### Directions
Every picture should be left out, but the lines below must be repeated exactly.

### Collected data

►

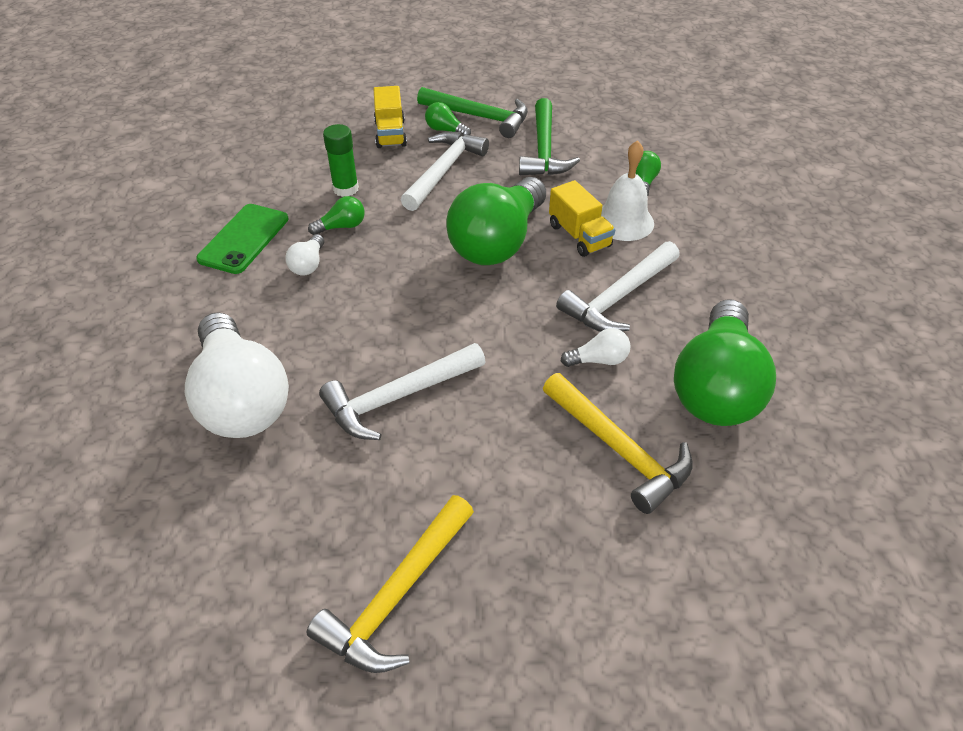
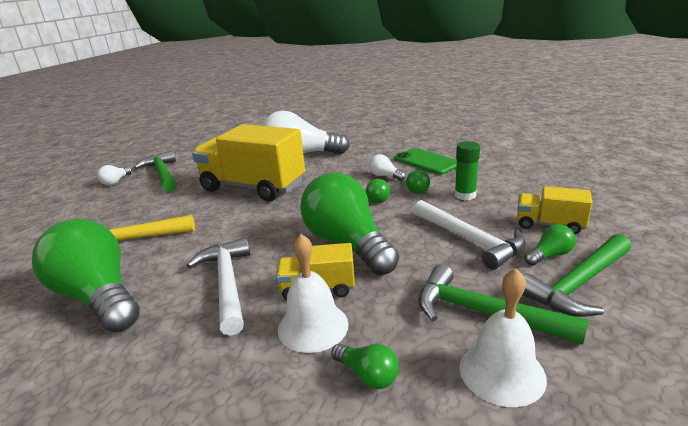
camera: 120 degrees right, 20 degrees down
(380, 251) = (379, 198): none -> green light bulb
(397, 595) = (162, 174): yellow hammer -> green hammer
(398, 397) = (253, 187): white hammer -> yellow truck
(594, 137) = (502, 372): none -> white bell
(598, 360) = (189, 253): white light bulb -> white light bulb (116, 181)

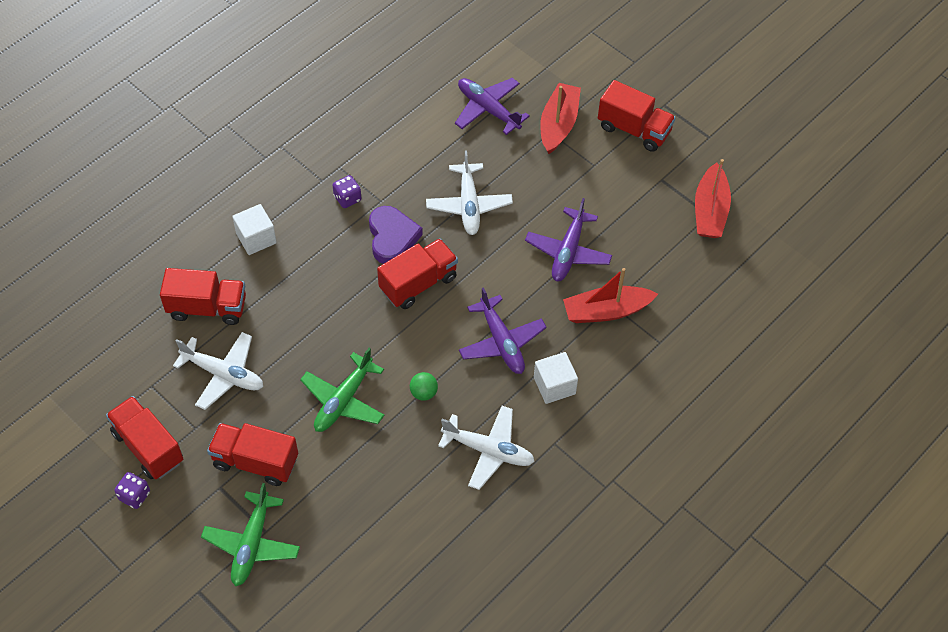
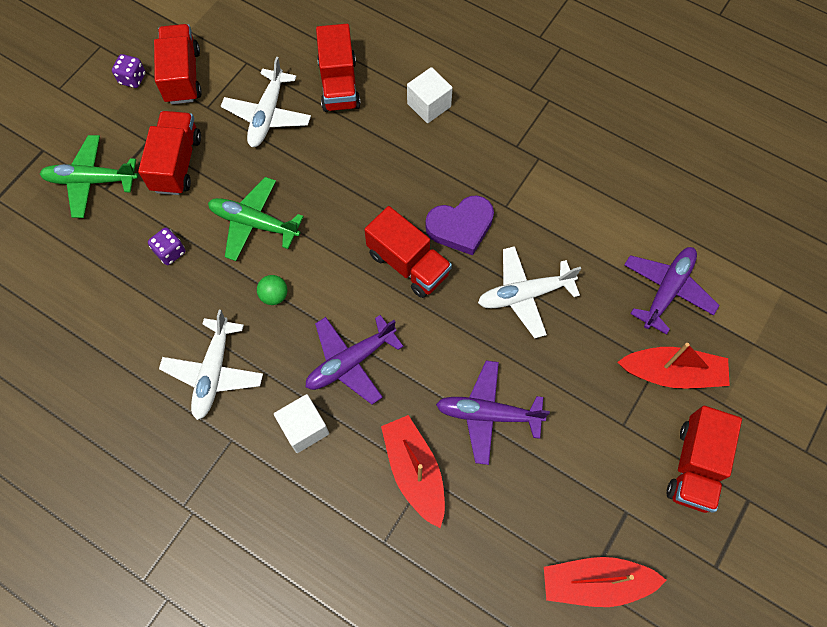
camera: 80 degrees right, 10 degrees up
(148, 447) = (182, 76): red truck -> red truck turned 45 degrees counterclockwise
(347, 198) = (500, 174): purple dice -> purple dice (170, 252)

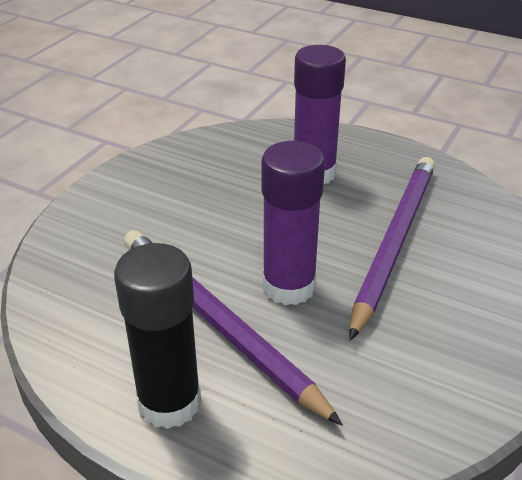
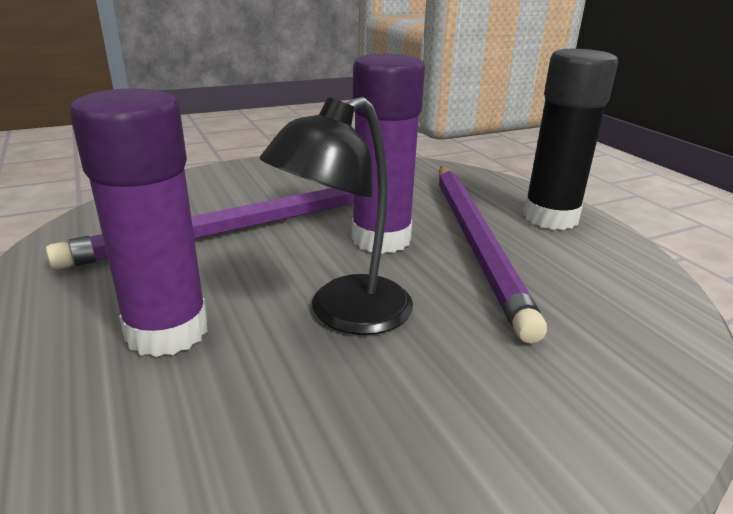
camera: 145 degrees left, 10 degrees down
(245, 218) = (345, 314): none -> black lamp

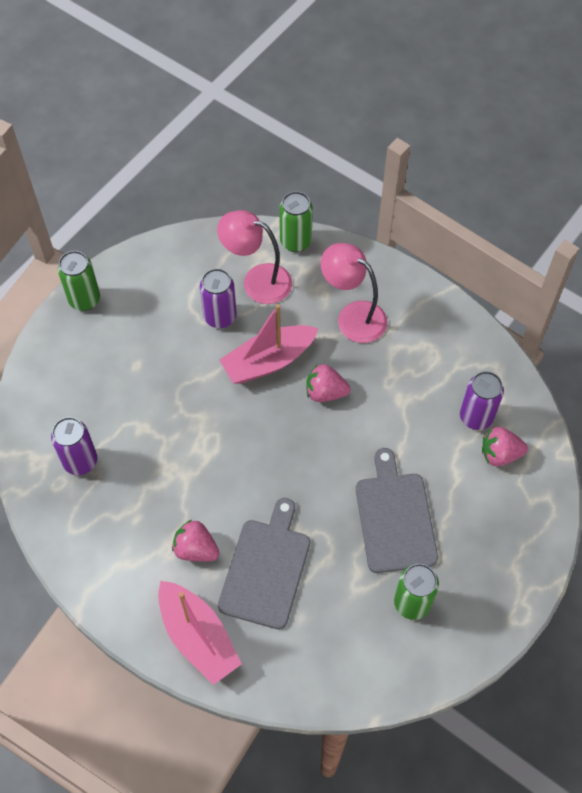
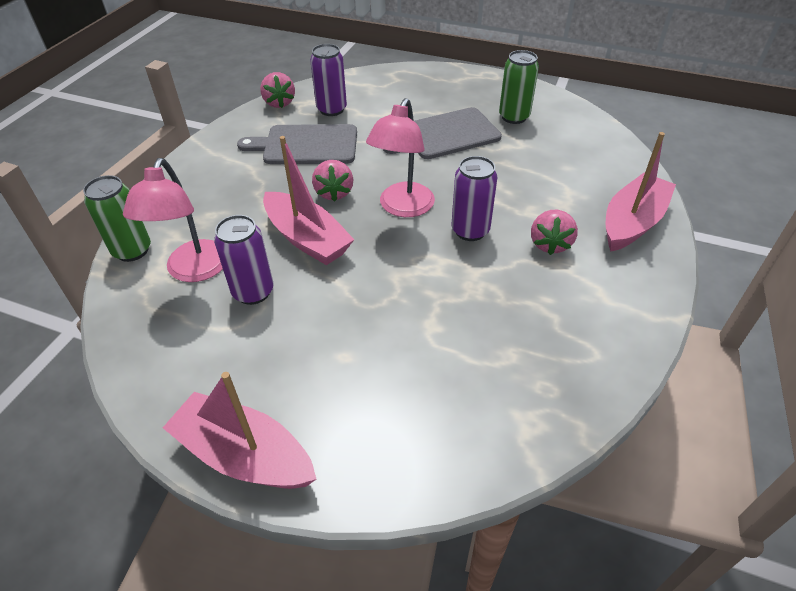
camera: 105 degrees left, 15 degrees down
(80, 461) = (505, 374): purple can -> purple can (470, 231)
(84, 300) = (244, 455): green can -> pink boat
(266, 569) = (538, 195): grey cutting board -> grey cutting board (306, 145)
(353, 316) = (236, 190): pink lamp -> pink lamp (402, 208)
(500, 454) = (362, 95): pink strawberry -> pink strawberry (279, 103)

◄

### Finished exercise
camera: 120 degrees right, 20 degrees down
(380, 251) = (379, 198): none -> green light bulb
(397, 595) = (162, 174): yellow hammer -> green hammer
(398, 397) = (253, 187): white hammer -> yellow truck
(594, 137) = (502, 372): none -> white bell
(598, 360) = (189, 253): white light bulb -> white light bulb (116, 181)

camera: 80 degrees right, 10 degrees up
(148, 447) = (182, 76): red truck -> red truck turned 45 degrees counterclockwise
(347, 198) = (500, 174): purple dice -> purple dice (170, 252)

camera: 145 degrees left, 10 degrees down
(245, 218) = (345, 314): none -> black lamp

camera: 105 degrees left, 15 degrees down
(80, 461) = (505, 374): purple can -> purple can (470, 231)
(84, 300) = (244, 455): green can -> pink boat
(266, 569) = (538, 195): grey cutting board -> grey cutting board (306, 145)
(353, 316) = (236, 190): pink lamp -> pink lamp (402, 208)
(500, 454) = (362, 95): pink strawberry -> pink strawberry (279, 103)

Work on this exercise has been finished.